- What is required -
In the records below, begin at the line that has "R3: 1.8k (5V, NET2) -> none" and stop after the line that has "U2: 24LC512 -> 24LC64"; quote those lines verbatim and nothing more.

- Data records -
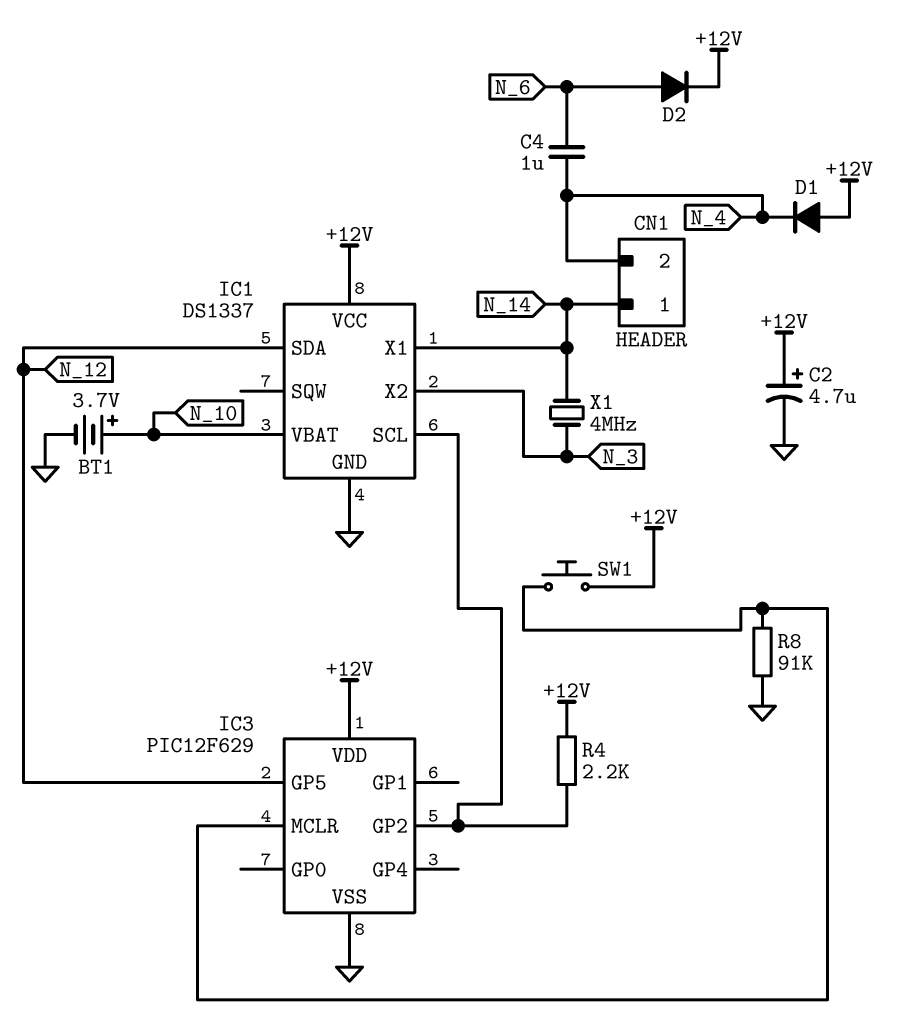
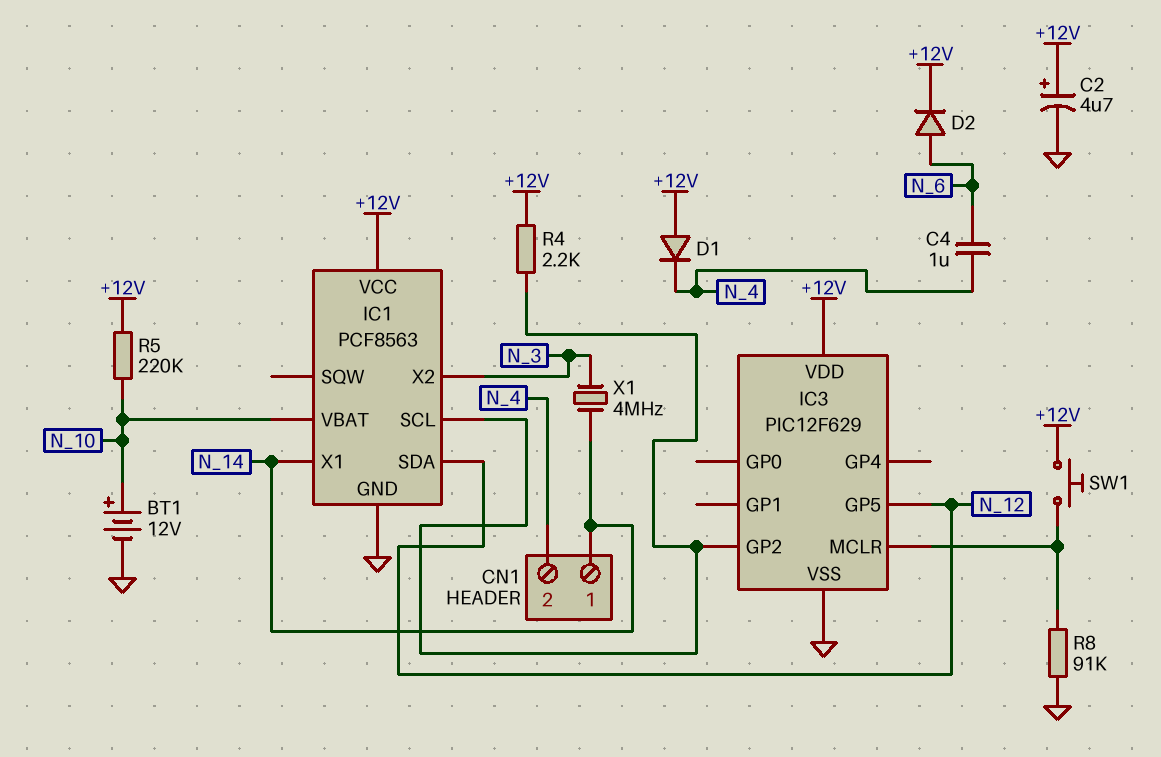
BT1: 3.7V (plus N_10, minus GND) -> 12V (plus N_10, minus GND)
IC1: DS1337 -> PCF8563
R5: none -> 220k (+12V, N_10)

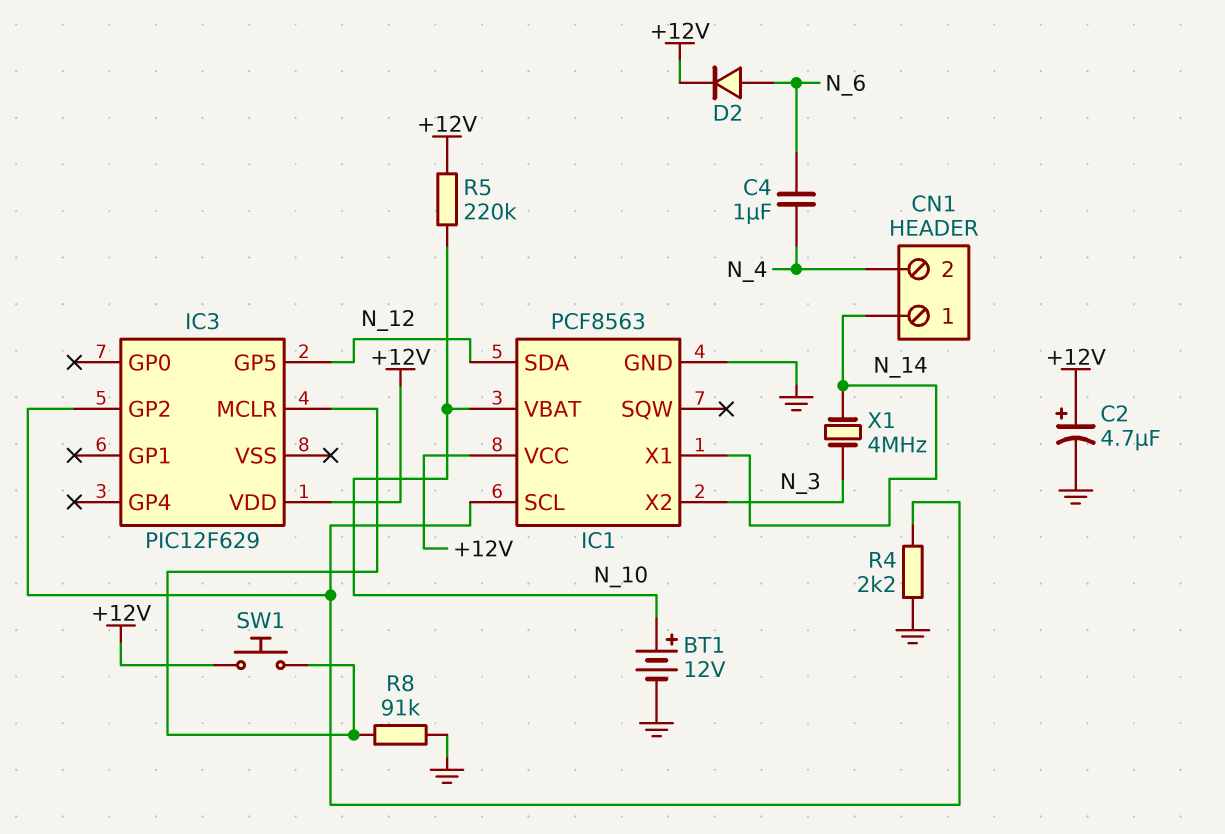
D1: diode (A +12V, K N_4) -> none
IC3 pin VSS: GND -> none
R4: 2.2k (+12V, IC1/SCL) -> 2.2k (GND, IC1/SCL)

==

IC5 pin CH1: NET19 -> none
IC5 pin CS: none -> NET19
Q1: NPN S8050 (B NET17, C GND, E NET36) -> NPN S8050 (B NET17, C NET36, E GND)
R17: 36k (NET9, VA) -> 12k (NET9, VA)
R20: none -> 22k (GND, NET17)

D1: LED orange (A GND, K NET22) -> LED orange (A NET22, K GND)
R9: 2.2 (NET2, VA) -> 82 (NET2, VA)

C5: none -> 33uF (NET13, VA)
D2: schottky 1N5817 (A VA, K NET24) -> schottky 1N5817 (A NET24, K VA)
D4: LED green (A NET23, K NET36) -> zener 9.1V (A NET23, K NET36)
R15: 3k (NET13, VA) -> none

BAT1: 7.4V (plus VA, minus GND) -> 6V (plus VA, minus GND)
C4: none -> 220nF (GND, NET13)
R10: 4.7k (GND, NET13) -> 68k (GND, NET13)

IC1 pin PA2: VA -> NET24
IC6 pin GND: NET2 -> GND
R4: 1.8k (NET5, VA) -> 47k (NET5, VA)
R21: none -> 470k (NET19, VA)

--

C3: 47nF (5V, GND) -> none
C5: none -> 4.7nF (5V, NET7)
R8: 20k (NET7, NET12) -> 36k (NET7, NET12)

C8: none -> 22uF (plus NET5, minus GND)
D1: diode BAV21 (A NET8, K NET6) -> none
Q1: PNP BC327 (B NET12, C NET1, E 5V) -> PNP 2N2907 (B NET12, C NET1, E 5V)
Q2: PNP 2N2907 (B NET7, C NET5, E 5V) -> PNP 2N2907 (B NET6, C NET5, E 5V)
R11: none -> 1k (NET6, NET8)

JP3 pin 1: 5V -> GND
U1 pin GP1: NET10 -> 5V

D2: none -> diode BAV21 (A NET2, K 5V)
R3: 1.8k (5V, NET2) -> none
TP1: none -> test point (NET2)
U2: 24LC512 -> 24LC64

- Output for this exercise -
R3: 1.8k (5V, NET2) -> none
TP1: none -> test point (NET2)
U2: 24LC512 -> 24LC64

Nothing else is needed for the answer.